#### PROVIDED MATERIAL
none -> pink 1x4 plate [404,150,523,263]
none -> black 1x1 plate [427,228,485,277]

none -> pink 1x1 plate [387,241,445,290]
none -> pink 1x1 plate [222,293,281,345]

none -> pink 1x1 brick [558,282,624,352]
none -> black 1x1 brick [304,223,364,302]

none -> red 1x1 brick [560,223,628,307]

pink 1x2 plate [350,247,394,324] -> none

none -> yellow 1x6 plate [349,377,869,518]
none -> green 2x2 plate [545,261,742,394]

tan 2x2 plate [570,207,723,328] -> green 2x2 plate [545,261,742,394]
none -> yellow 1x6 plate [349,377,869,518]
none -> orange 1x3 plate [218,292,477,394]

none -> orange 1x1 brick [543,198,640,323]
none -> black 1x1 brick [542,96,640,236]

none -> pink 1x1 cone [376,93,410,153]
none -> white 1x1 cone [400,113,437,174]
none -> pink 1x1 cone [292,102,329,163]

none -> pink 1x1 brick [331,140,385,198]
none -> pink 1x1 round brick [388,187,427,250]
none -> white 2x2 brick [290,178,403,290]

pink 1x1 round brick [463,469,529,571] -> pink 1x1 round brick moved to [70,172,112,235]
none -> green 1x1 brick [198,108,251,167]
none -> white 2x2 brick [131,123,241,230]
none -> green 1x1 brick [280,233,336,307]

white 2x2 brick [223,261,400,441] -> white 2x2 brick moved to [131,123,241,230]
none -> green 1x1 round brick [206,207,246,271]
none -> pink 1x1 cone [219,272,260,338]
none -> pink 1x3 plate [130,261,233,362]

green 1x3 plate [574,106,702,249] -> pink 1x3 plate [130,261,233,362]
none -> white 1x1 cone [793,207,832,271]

#### ABOUT THIS EXERCISE
Once the line containing "none -> green 1x1 brick [198,108,251,167]" has been set down, nothing more is wanted; set down each line of the listing above up to it exactly, starting with the first.

#### RESPONSE TO THIS EXERCISE
none -> pink 1x4 plate [404,150,523,263]
none -> black 1x1 plate [427,228,485,277]

none -> pink 1x1 plate [387,241,445,290]
none -> pink 1x1 plate [222,293,281,345]

none -> pink 1x1 brick [558,282,624,352]
none -> black 1x1 brick [304,223,364,302]

none -> red 1x1 brick [560,223,628,307]

pink 1x2 plate [350,247,394,324] -> none

none -> yellow 1x6 plate [349,377,869,518]
none -> green 2x2 plate [545,261,742,394]

tan 2x2 plate [570,207,723,328] -> green 2x2 plate [545,261,742,394]
none -> yellow 1x6 plate [349,377,869,518]
none -> orange 1x3 plate [218,292,477,394]

none -> orange 1x1 brick [543,198,640,323]
none -> black 1x1 brick [542,96,640,236]

none -> pink 1x1 cone [376,93,410,153]
none -> white 1x1 cone [400,113,437,174]
none -> pink 1x1 cone [292,102,329,163]

none -> pink 1x1 brick [331,140,385,198]
none -> pink 1x1 round brick [388,187,427,250]
none -> white 2x2 brick [290,178,403,290]

pink 1x1 round brick [463,469,529,571] -> pink 1x1 round brick moved to [70,172,112,235]
none -> green 1x1 brick [198,108,251,167]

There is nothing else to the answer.